▶ Dataset excerpt
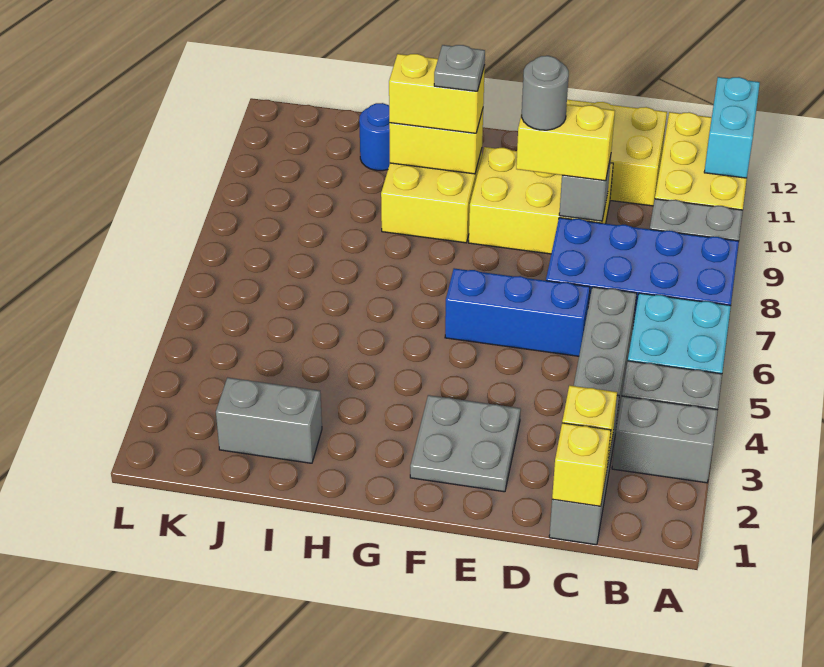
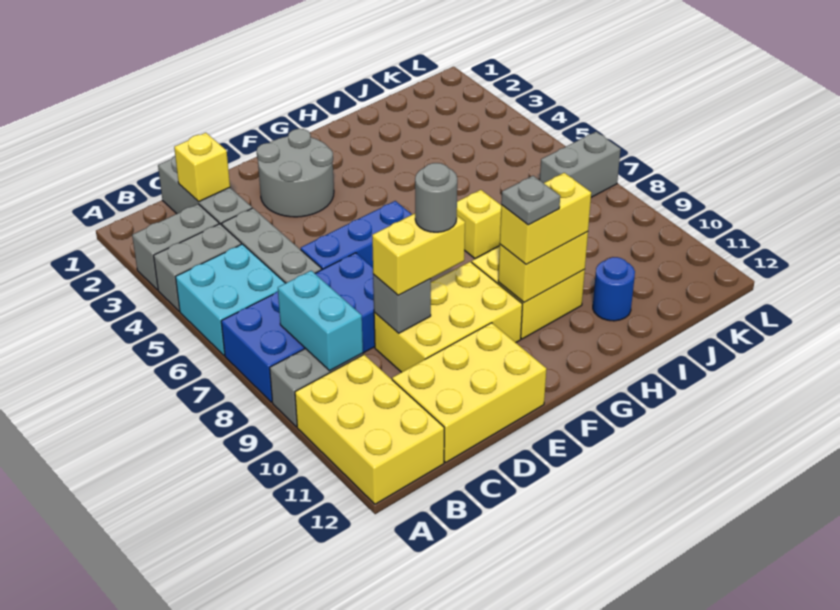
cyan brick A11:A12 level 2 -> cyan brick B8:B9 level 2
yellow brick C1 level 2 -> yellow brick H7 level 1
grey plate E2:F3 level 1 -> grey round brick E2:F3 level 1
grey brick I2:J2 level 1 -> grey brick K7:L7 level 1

▶ Task statement
A word-for-word transcription of the listing is needed, minus its images.

▶ Your solution
cyan brick A11:A12 level 2 -> cyan brick B8:B9 level 2
yellow brick C1 level 2 -> yellow brick H7 level 1
grey plate E2:F3 level 1 -> grey round brick E2:F3 level 1
grey brick I2:J2 level 1 -> grey brick K7:L7 level 1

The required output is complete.